◆ REQUIRED ACTION: Show each line of the entries below that contains the string "height". Matching is case-sensitive.

*** Opening of EXTRACTED ENTRIES ***

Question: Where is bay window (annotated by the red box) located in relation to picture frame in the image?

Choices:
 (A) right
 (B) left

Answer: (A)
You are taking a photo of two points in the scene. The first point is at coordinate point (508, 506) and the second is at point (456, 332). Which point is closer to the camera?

*** Close of EXTRACTED ENTRIES ***
*** Opening of EXTRACTED ENTRIES ***

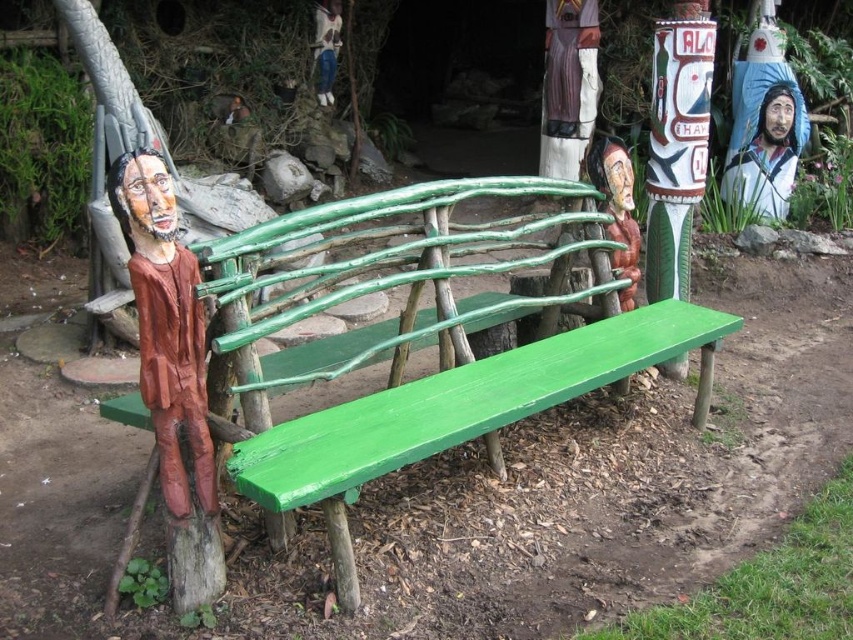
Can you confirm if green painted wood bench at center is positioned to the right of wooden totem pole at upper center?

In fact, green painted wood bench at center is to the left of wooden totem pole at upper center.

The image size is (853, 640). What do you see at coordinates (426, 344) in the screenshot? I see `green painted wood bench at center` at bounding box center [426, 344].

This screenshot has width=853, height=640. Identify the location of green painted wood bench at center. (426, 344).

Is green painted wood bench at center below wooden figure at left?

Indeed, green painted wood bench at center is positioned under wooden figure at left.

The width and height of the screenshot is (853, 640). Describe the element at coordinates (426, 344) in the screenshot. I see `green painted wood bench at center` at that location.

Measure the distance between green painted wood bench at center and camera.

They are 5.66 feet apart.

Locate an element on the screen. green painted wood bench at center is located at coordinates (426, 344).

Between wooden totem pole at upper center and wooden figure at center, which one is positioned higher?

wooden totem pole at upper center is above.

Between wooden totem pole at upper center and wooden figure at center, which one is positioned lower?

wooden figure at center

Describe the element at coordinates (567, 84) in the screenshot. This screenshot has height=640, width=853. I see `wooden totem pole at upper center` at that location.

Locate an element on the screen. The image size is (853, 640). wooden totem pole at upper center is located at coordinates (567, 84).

*** Close of EXTRACTED ENTRIES ***

◆ TASK SOLUTION:
This screenshot has width=853, height=640. Identify the location of green painted wood bench at center. (426, 344).
The width and height of the screenshot is (853, 640). Describe the element at coordinates (426, 344) in the screenshot. I see `green painted wood bench at center` at that location.
Describe the element at coordinates (567, 84) in the screenshot. This screenshot has height=640, width=853. I see `wooden totem pole at upper center` at that location.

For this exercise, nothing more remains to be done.